» **Exercise data**
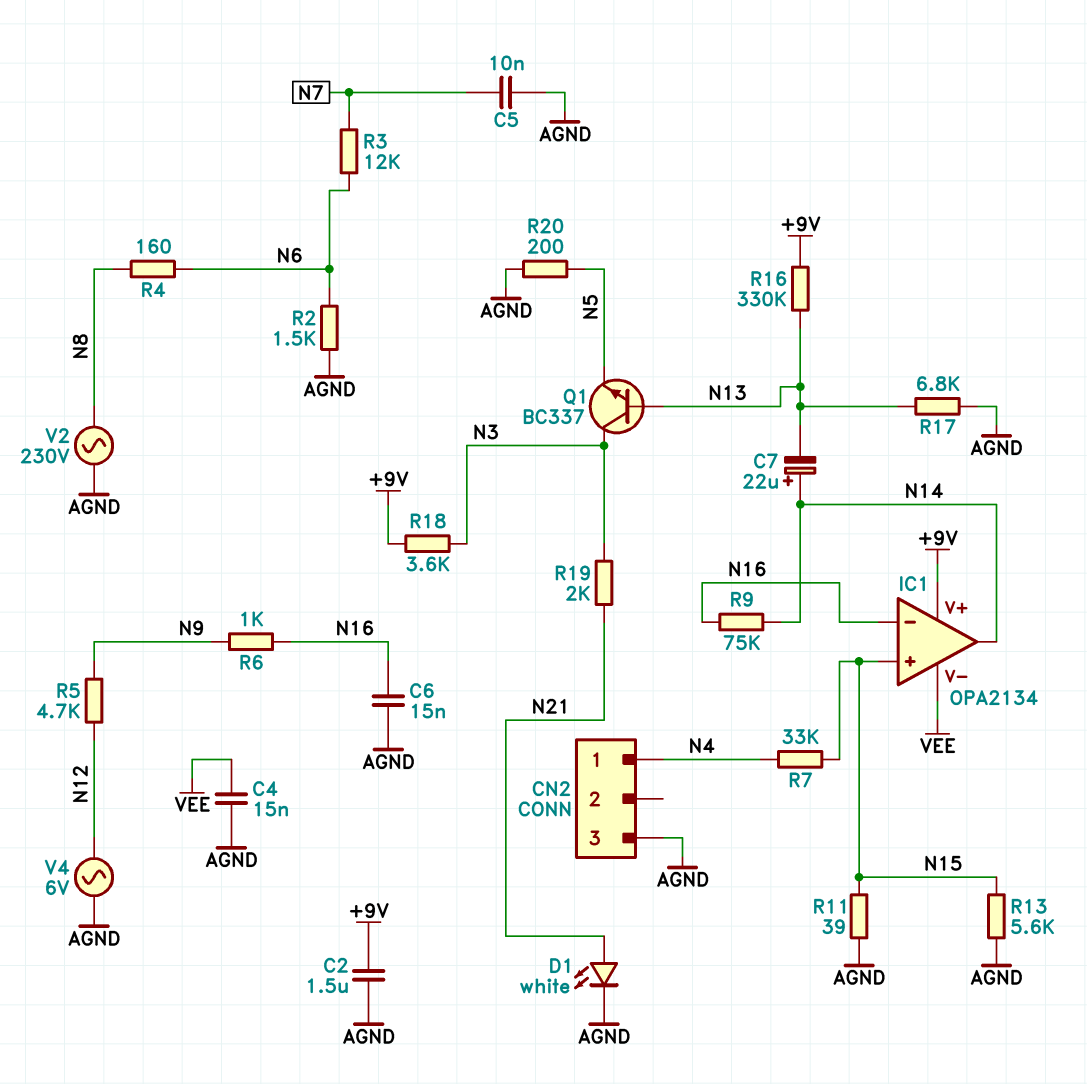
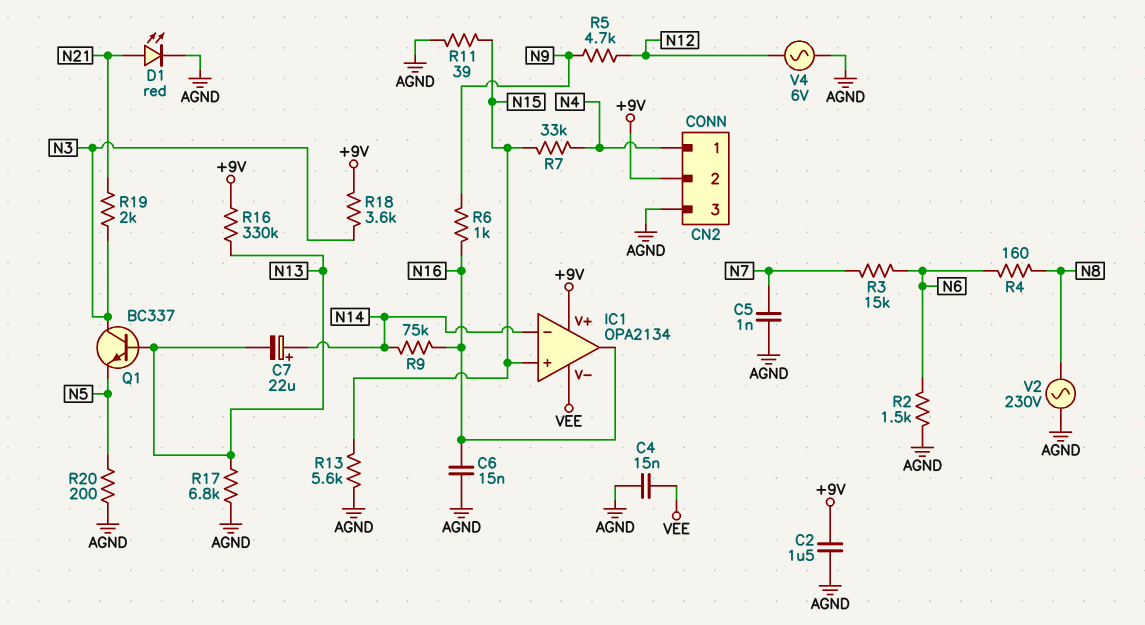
C5: 10nF (AGND, N7) -> 1nF (AGND, N7)
CN2 pin 2: none -> +9V
D1: LED white (A N21, K AGND) -> LED red (A N21, K AGND)
IC1 pin in-: N16 -> N14
IC1 pin out: N14 -> N16
R3: 12k (N6, N7) -> 15k (N6, N7)

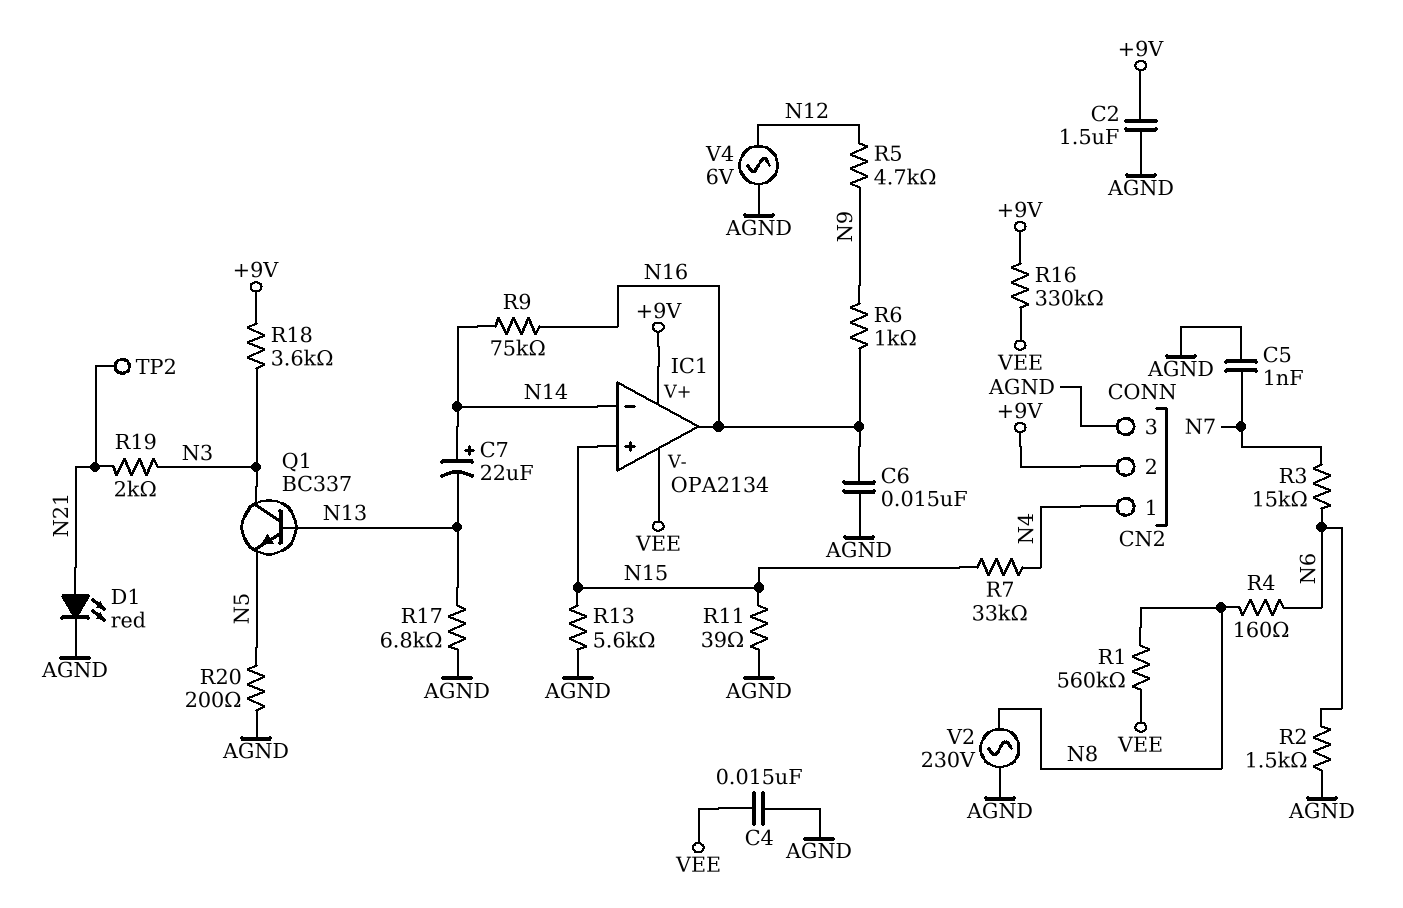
R1: none -> 560k (N8, VEE)
R16: 330k (+9V, N13) -> 330k (+9V, VEE)
TP2: none -> test point (N21)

» **What you will do**
Word for word, restate the lines from the one containing "R3: 12k (N6, N7) -> 15k (N6, N7)" through the end of the entries. Do not include pictures.

» **Answer area**
R3: 12k (N6, N7) -> 15k (N6, N7)

R1: none -> 560k (N8, VEE)
R16: 330k (+9V, N13) -> 330k (+9V, VEE)
TP2: none -> test point (N21)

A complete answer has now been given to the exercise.